→ **Activity**
Only lines containing the word "grey" belong in the answer; copy each one from the records.

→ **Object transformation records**
++++++++++++++++++++

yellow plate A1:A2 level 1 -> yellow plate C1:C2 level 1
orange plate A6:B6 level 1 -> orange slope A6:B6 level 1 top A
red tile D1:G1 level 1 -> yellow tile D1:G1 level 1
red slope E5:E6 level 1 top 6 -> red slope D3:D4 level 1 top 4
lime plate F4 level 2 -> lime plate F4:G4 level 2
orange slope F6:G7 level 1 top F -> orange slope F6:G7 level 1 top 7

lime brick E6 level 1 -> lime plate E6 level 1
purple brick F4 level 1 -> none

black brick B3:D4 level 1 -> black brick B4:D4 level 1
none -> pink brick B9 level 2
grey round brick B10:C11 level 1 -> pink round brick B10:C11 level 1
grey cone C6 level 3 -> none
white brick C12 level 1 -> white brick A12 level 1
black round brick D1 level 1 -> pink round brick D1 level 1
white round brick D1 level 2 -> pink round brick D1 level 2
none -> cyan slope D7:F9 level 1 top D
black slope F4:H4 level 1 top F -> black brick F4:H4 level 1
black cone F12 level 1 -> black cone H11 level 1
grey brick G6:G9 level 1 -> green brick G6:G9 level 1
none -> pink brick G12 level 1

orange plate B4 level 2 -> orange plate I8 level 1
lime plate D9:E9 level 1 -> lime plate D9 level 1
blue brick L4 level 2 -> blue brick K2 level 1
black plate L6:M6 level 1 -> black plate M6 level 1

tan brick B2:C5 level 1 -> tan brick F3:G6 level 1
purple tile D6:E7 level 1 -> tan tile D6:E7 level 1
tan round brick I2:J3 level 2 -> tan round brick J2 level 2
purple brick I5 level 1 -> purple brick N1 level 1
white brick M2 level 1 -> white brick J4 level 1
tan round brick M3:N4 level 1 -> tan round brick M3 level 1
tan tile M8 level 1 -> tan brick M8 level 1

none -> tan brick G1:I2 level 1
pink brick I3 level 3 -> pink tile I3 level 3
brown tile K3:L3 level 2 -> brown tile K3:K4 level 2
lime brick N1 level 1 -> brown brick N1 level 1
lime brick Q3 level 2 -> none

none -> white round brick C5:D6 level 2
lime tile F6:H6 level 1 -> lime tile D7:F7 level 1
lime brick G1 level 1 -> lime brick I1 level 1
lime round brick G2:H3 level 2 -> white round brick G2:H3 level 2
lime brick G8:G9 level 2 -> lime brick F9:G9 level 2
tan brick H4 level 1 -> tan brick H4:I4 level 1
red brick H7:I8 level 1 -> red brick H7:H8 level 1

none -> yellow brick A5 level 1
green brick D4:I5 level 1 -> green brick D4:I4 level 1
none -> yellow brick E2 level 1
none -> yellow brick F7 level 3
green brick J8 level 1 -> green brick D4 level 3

++++++++++++++++++++

→ **Finished exercise**
grey round brick B10:C11 level 1 -> pink round brick B10:C11 level 1
grey cone C6 level 3 -> none
grey brick G6:G9 level 1 -> green brick G6:G9 level 1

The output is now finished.